> Try it:
Copy out exactly the lines from the one containing "R14: 1.1k (3V3, N21) -> 1.1k (N21, N26)" through the end of the records, and no pictures.
Data provided Start Marker
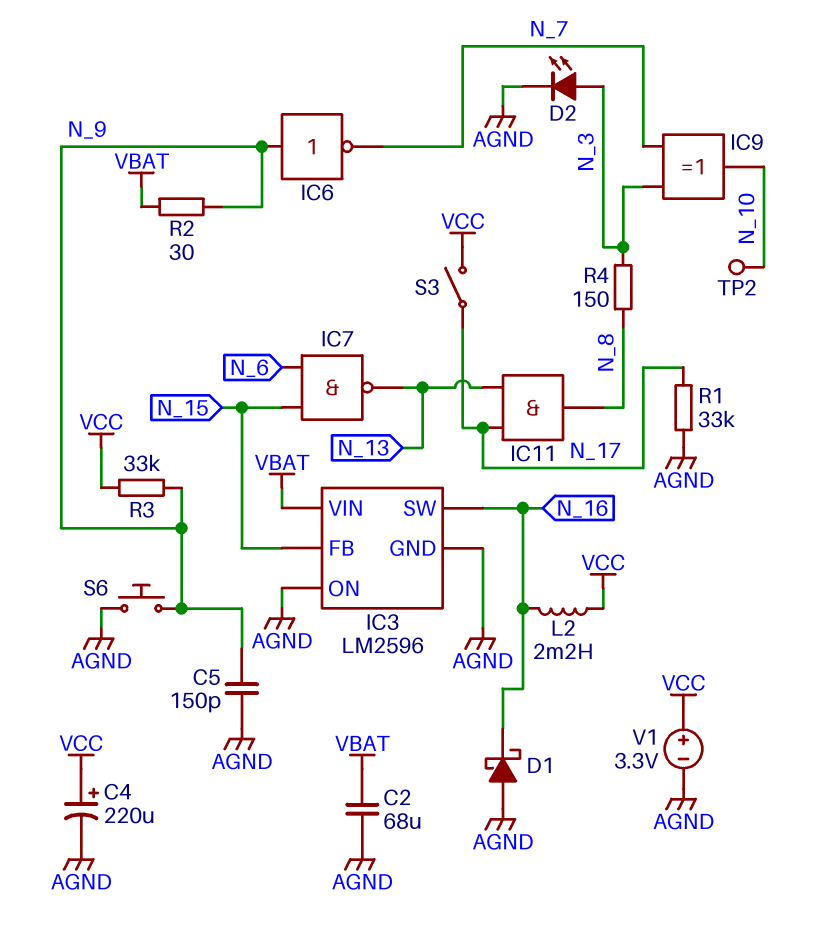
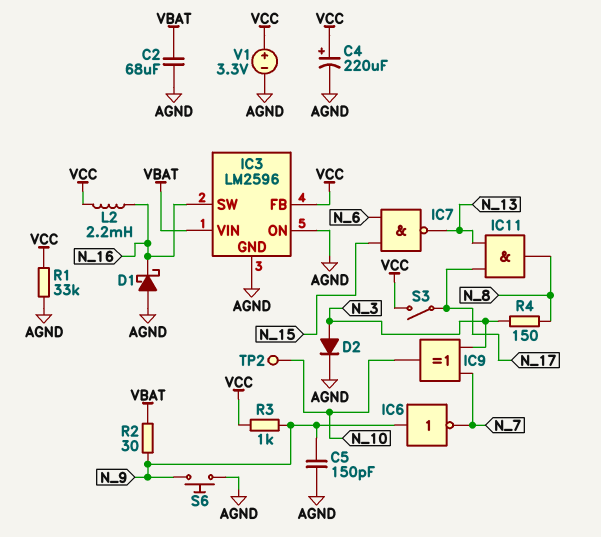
D2: LED (A N_3, K AGND) -> diode (A N_3, K AGND)
IC3 pin FB: N_15 -> VCC
R1: 33k (AGND, N_17) -> 33k (AGND, VCC)
R3: 33k (N_9, VCC) -> 1k (N_9, VCC)

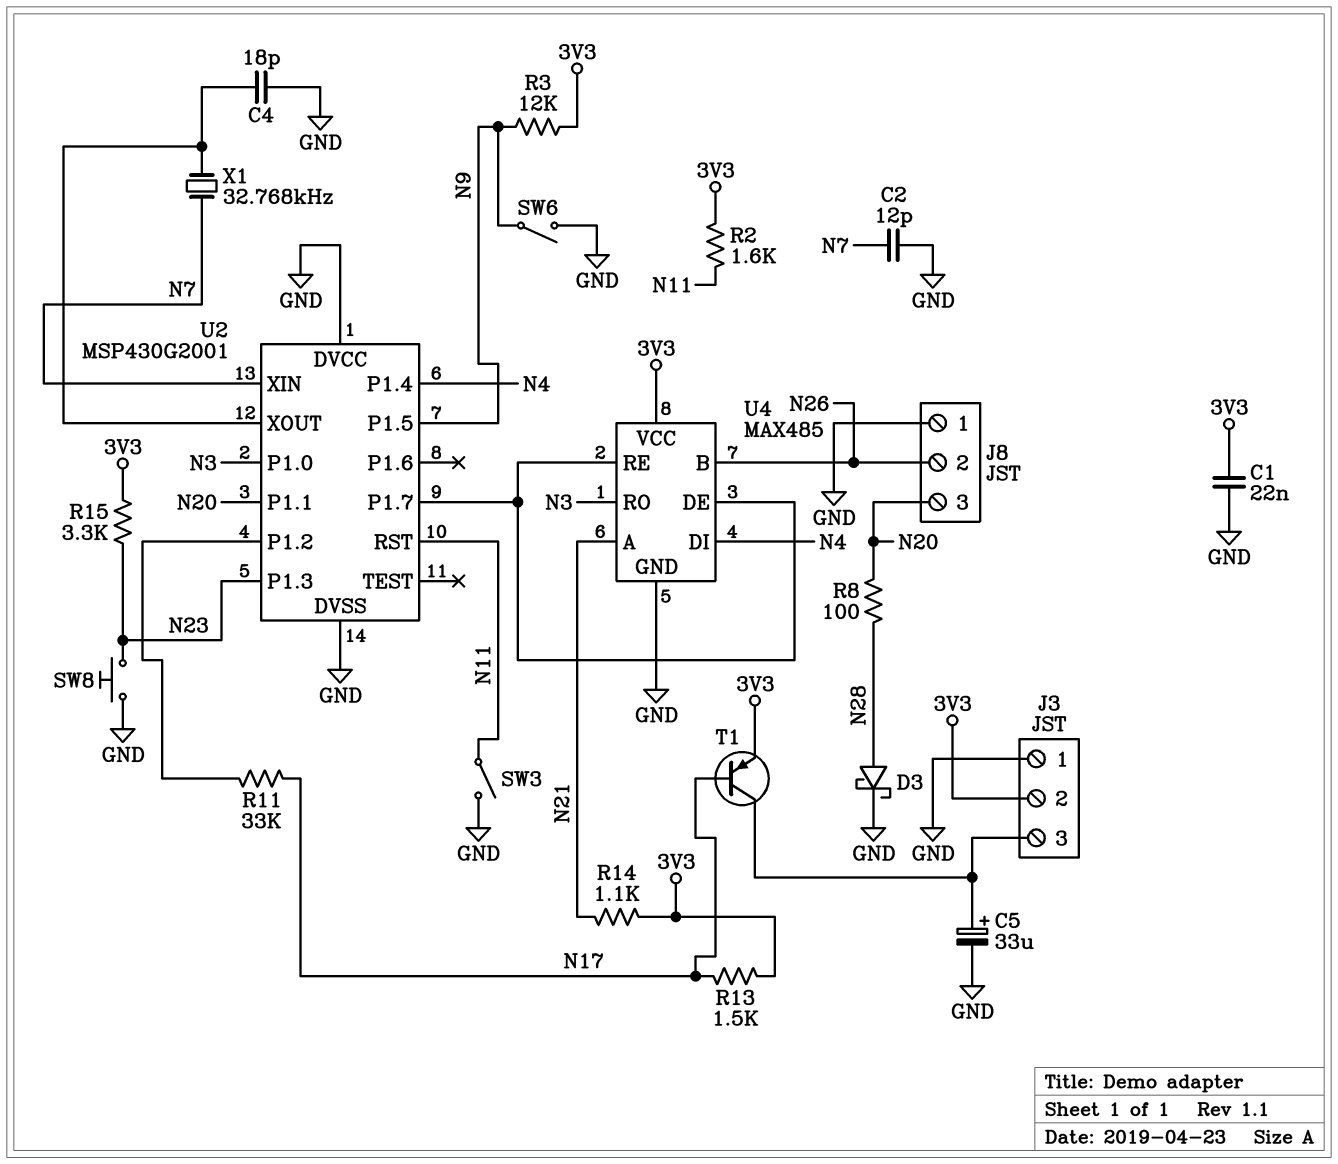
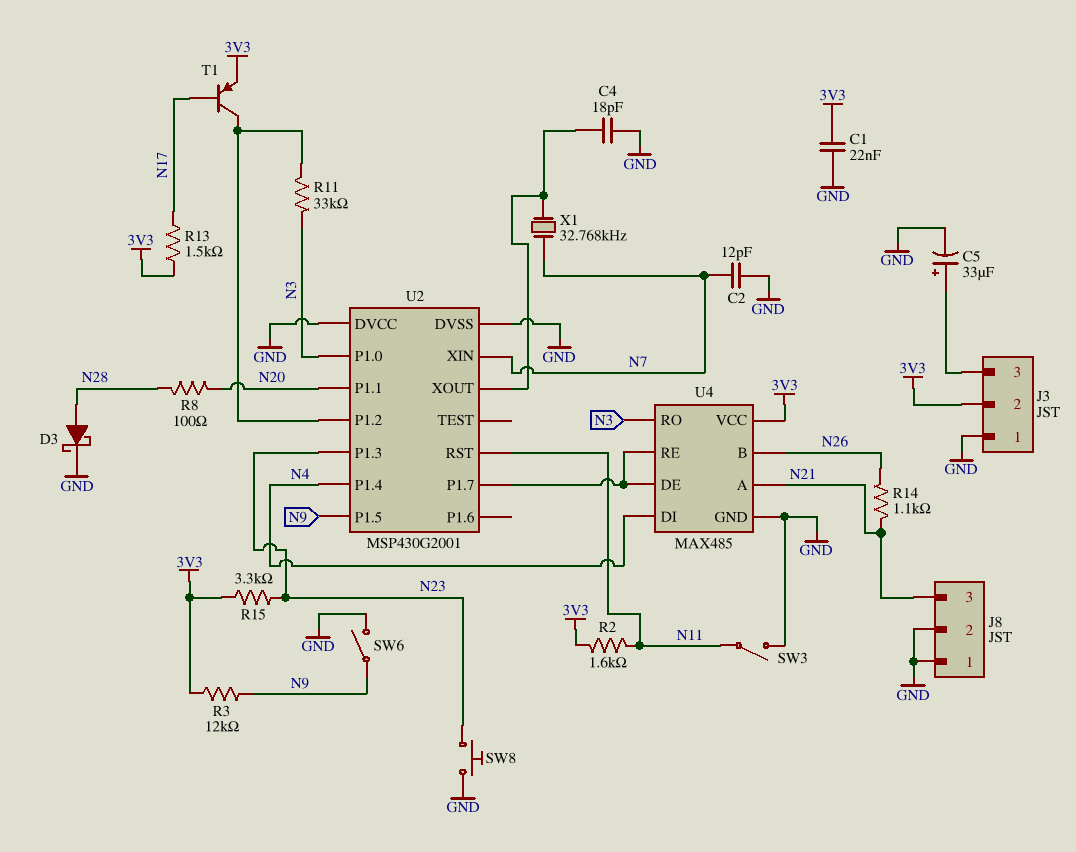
J8 pin 2: N26 -> GND
J8 pin 3: N20 -> N21
R11: 33k (N17, U2/P1.2) -> 33k (N3, U2/P1.2)
R14: 1.1k (3V3, N21) -> 1.1k (N21, N26)
T1: PNP (B N17, C J3/3, E 3V3) -> PNP (B N17, C U2/P1.2, E 3V3)

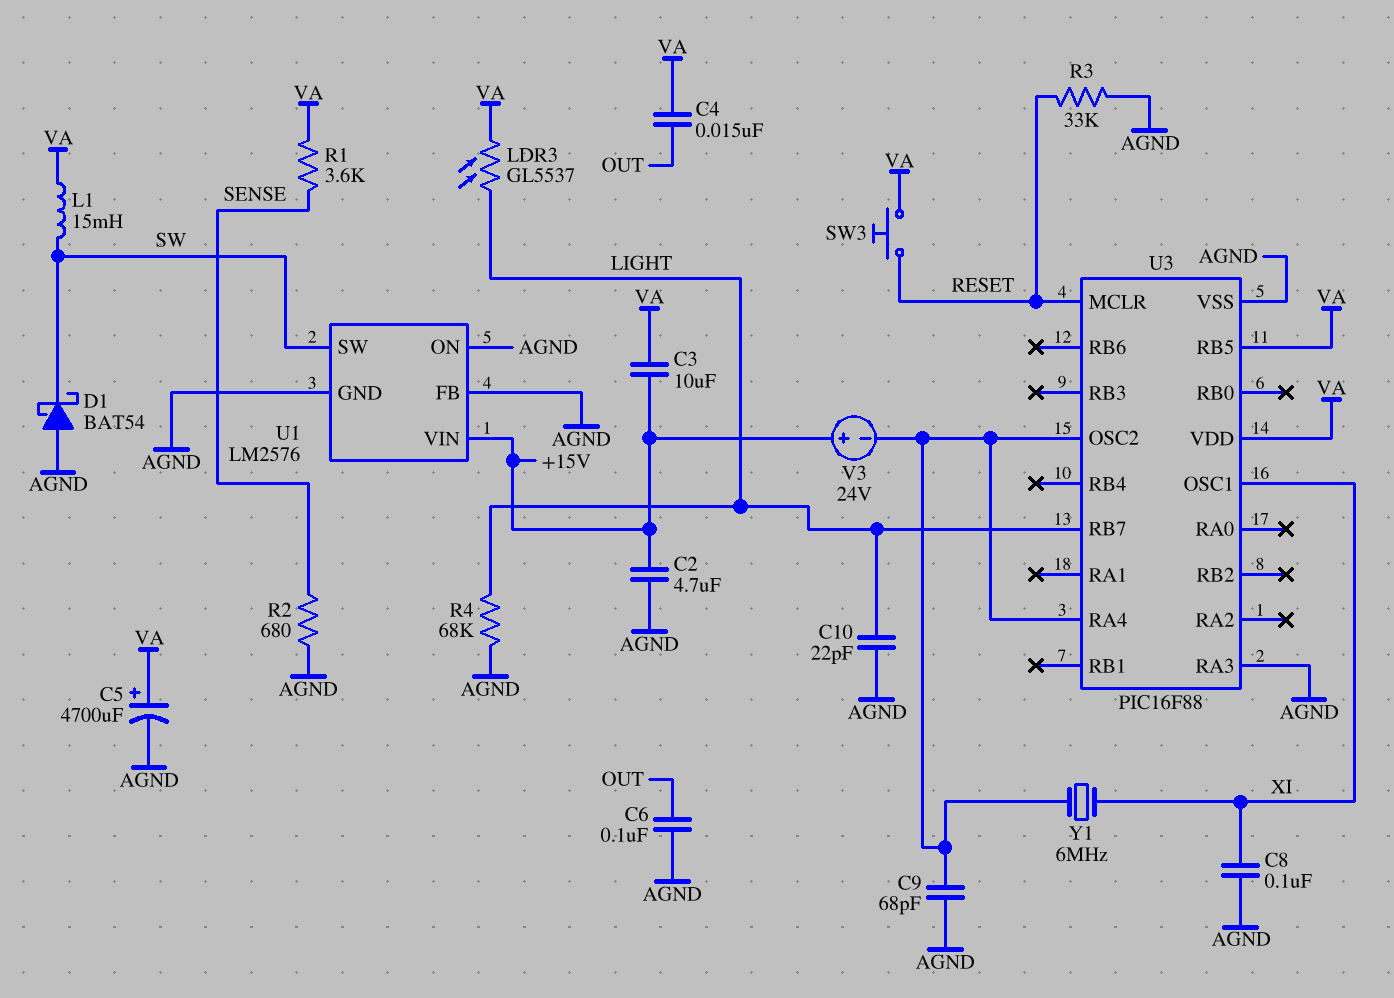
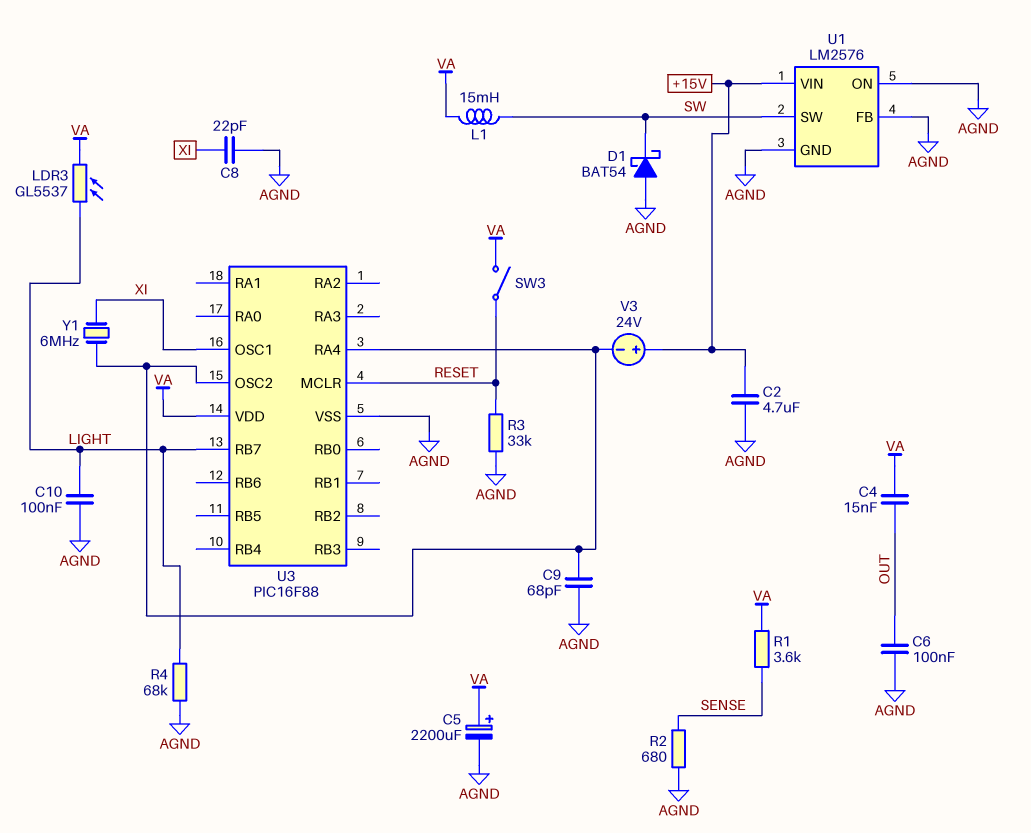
C3: 10uF (+15V, VA) -> none
C5: 4700uF (plus VA, minus AGND) -> 2200uF (plus VA, minus AGND)
C8: 100nF (AGND, XI) -> 22pF (AGND, XI)
C10: 22pF (AGND, LIGHT) -> 100nF (AGND, LIGHT)
SW3: button (RESET, VA) -> switch (RESET, VA)
U3 pin RA3: AGND -> none
U3 pin RB5: VA -> none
Data provided End Marker
> Response below:
R14: 1.1k (3V3, N21) -> 1.1k (N21, N26)
T1: PNP (B N17, C J3/3, E 3V3) -> PNP (B N17, C U2/P1.2, E 3V3)

C3: 10uF (+15V, VA) -> none
C5: 4700uF (plus VA, minus AGND) -> 2200uF (plus VA, minus AGND)
C8: 100nF (AGND, XI) -> 22pF (AGND, XI)
C10: 22pF (AGND, LIGHT) -> 100nF (AGND, LIGHT)
SW3: button (RESET, VA) -> switch (RESET, VA)
U3 pin RA3: AGND -> none
U3 pin RB5: VA -> none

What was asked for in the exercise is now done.